» **Exercise instructions**:
Scan the records below. List lines holding "objects".

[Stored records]
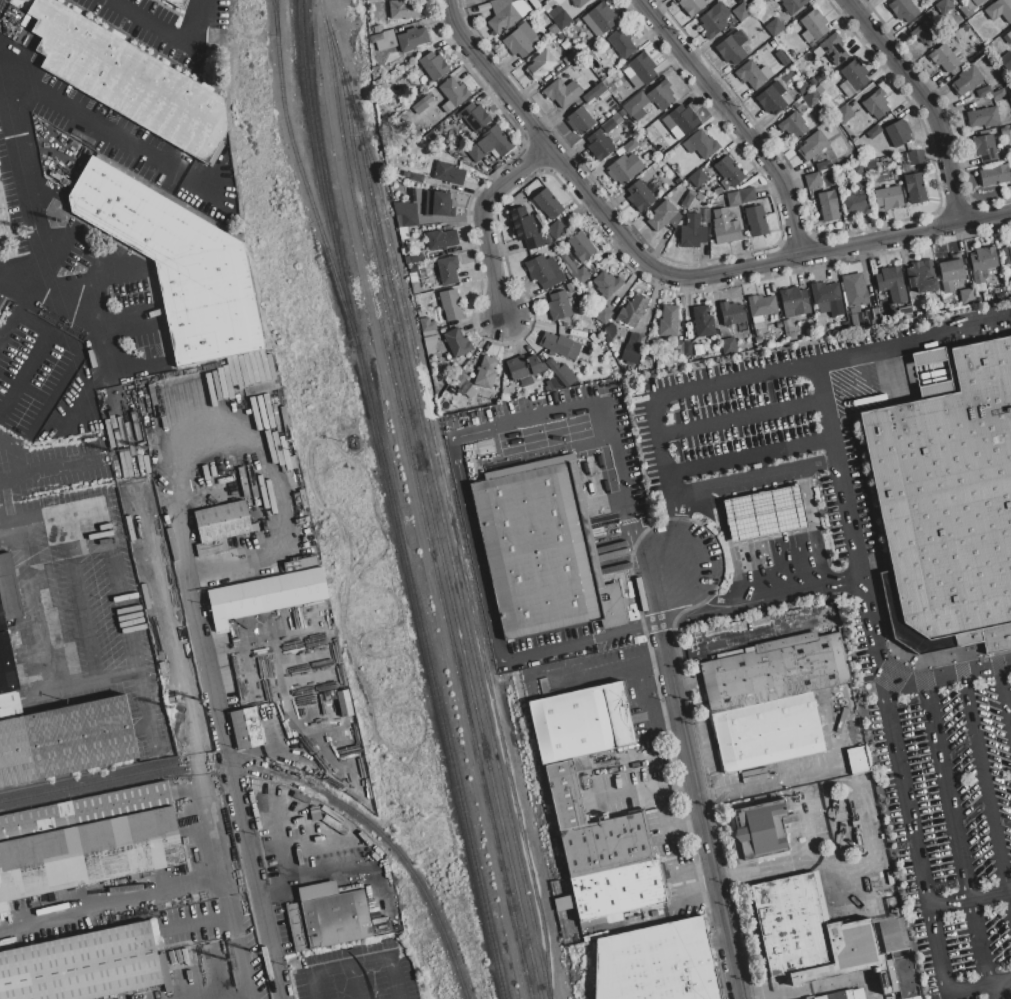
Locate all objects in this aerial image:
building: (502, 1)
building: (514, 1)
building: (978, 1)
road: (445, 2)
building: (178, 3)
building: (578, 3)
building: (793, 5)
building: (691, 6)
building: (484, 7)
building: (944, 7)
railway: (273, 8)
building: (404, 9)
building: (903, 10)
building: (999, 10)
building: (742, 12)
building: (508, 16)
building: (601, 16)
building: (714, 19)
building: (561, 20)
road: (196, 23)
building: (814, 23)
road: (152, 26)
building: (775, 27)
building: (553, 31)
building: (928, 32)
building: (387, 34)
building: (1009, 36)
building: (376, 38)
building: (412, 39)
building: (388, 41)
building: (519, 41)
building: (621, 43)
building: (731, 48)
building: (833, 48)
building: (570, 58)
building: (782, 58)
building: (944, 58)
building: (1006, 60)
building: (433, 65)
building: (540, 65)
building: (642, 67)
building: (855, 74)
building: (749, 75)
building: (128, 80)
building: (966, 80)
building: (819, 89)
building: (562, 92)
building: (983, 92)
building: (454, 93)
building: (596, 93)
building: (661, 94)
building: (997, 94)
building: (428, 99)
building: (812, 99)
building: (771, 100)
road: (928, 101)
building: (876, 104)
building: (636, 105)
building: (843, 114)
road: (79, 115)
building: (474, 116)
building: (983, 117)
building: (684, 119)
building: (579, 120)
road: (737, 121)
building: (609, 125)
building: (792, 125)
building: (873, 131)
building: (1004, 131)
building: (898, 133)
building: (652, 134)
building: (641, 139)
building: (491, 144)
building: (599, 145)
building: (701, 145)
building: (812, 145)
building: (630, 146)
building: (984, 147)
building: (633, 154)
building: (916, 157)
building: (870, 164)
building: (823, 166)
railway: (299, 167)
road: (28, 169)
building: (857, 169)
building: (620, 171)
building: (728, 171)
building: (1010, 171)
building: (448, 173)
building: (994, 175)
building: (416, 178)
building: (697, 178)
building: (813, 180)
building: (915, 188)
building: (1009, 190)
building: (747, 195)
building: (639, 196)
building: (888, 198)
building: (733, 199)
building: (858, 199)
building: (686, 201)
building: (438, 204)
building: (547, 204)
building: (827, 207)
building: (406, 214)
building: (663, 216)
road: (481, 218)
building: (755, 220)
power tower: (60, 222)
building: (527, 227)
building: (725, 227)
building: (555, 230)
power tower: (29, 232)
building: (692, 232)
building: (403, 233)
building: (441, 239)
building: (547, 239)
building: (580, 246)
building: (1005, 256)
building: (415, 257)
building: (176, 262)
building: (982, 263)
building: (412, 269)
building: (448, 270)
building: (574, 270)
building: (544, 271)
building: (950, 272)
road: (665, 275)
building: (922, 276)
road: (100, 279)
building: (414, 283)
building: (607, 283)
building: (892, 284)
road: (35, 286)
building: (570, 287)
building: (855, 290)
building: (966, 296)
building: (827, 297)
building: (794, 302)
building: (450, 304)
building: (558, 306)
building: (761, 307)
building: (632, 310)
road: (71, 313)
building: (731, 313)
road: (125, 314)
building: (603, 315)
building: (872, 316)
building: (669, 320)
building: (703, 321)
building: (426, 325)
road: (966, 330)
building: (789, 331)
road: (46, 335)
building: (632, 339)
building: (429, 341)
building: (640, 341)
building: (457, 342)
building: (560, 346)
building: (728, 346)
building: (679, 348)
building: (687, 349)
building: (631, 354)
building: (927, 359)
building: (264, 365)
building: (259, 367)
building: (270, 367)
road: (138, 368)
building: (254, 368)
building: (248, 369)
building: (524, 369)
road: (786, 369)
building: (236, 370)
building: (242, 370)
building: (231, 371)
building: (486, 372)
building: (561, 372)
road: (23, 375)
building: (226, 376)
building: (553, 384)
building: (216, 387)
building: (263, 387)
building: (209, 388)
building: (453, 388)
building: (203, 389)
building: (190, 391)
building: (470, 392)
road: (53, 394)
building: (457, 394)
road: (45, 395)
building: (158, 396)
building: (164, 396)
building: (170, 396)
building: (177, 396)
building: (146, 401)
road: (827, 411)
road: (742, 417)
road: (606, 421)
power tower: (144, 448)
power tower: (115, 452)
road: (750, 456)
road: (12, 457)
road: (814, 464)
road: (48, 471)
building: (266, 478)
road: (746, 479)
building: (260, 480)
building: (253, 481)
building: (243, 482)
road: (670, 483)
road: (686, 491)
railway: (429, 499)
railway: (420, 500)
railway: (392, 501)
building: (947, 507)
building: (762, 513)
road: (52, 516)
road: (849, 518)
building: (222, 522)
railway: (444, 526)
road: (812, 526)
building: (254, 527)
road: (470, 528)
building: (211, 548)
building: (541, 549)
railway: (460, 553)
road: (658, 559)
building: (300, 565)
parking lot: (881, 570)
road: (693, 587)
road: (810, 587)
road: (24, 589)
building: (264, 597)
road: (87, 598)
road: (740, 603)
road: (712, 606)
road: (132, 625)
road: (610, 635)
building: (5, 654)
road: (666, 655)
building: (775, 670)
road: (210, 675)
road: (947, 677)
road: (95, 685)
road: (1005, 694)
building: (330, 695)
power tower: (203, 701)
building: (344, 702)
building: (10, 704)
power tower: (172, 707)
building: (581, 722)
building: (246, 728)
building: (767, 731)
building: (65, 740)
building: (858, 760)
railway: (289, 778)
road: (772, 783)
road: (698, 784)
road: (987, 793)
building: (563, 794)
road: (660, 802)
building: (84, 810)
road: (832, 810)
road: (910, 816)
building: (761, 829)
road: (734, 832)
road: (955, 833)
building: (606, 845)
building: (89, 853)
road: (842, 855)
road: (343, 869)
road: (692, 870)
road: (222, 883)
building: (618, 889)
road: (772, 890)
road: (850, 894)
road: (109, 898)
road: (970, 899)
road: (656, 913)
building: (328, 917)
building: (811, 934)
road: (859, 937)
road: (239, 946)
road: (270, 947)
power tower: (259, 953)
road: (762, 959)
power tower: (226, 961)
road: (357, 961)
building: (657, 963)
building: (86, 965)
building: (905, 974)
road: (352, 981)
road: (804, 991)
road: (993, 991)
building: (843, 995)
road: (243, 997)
* * *
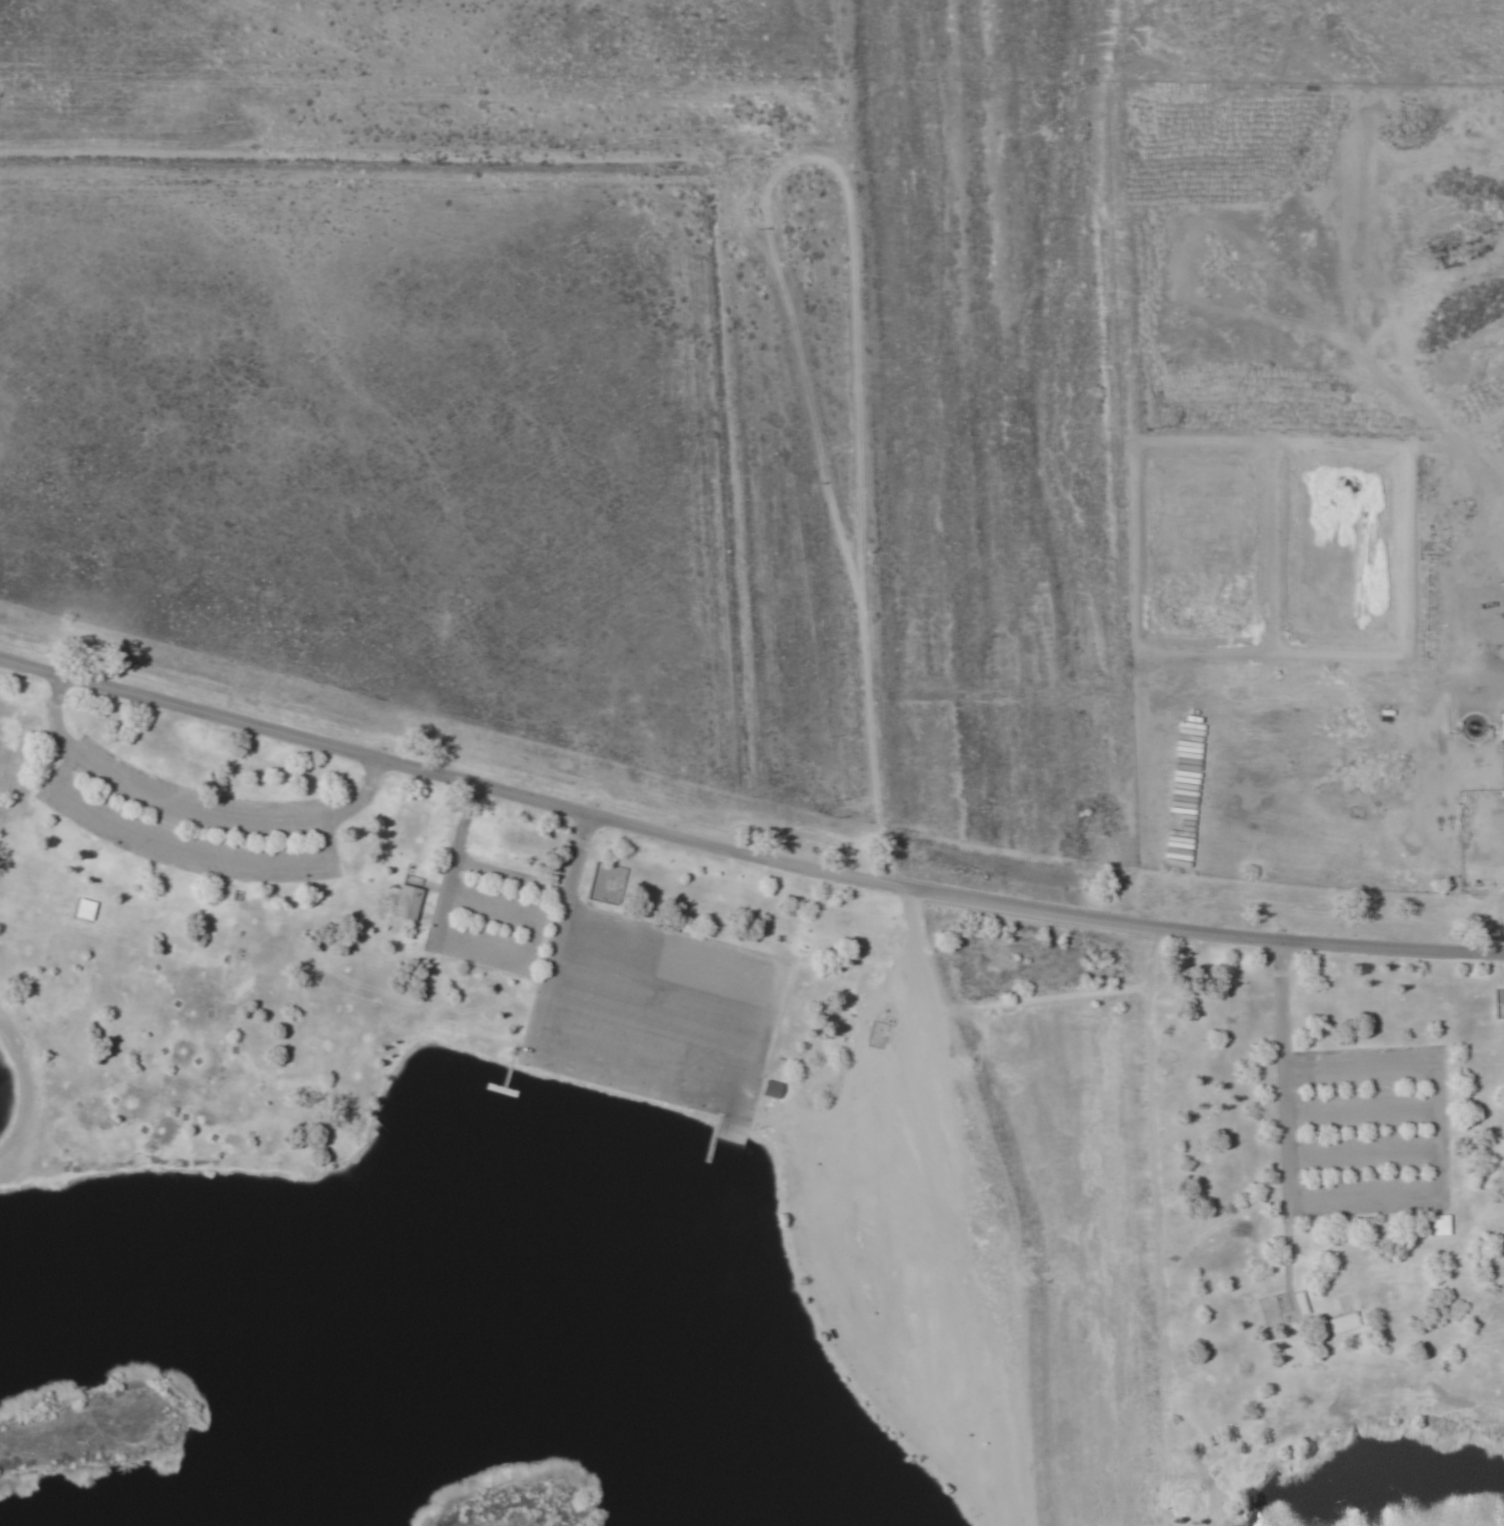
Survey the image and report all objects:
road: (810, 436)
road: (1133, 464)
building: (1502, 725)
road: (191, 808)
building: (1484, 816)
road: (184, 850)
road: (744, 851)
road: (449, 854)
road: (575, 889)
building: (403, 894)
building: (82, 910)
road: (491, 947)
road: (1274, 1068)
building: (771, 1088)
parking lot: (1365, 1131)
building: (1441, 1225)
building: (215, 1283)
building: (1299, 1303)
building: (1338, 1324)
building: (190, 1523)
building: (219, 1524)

» **Solution to this problem**:
Locate all objects in this aerial image:
Survey the image and report all objects:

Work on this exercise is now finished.